- [Problem to work on]
In the data below, find the line containing "(68, 331) = (658, 513): blue"; reproduce that line and all subsequent lines exactly, and nothing else.

Before-and-after object lists
☆ ☆ ☆

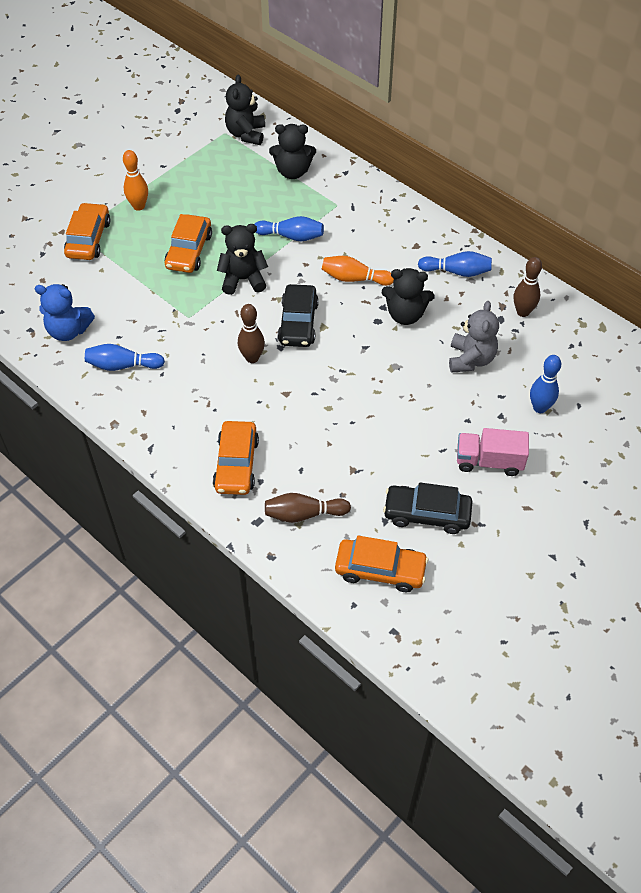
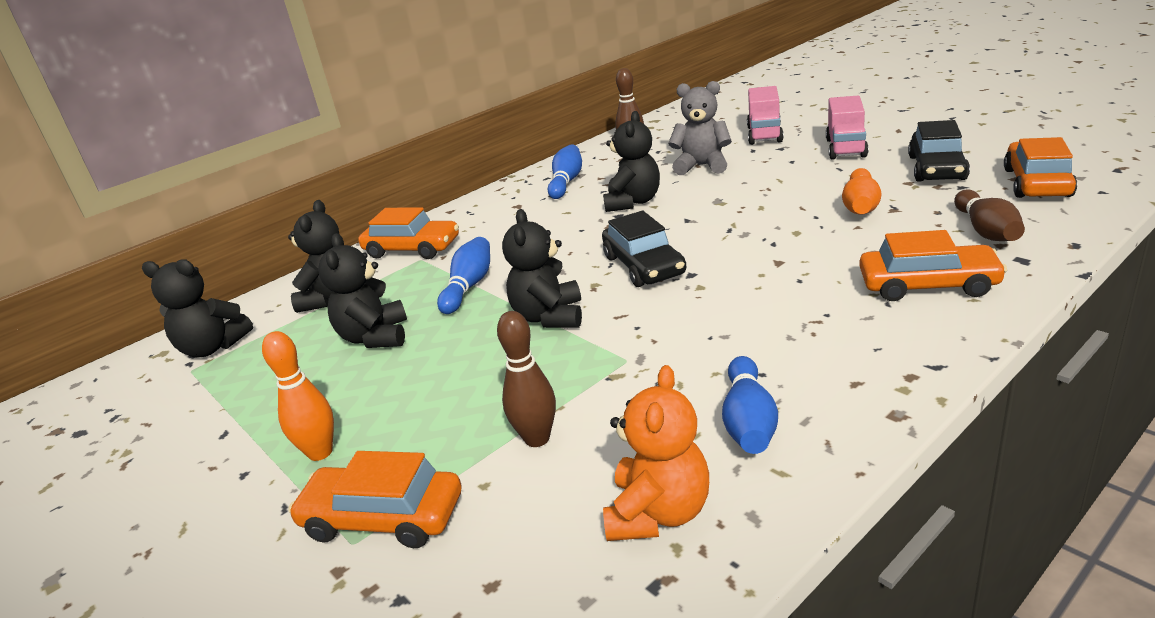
camera: 80 degrees left, 25 degrees down
(68, 331) = (658, 513): blue teddy bear -> orange teddy bear
(189, 251) = (467, 377): orange car -> orange car (412, 249)
(240, 203) = (375, 337): none -> black teddy bear
(252, 358) = (714, 293): brown bowling pin -> brown bowling pin (537, 438)
(298, 323) = (643, 266): black car -> black car turned 60 degrees clockwise
(354, 278) = (565, 236): orange bowling pin -> orange bowling pin (860, 205)
(539, 408) = (764, 134): blue bowling pin -> pink truck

☆ ☆ ☆

- [Answer section]
(68, 331) = (658, 513): blue teddy bear -> orange teddy bear
(189, 251) = (467, 377): orange car -> orange car (412, 249)
(240, 203) = (375, 337): none -> black teddy bear
(252, 358) = (714, 293): brown bowling pin -> brown bowling pin (537, 438)
(298, 323) = (643, 266): black car -> black car turned 60 degrees clockwise
(354, 278) = (565, 236): orange bowling pin -> orange bowling pin (860, 205)
(539, 408) = (764, 134): blue bowling pin -> pink truck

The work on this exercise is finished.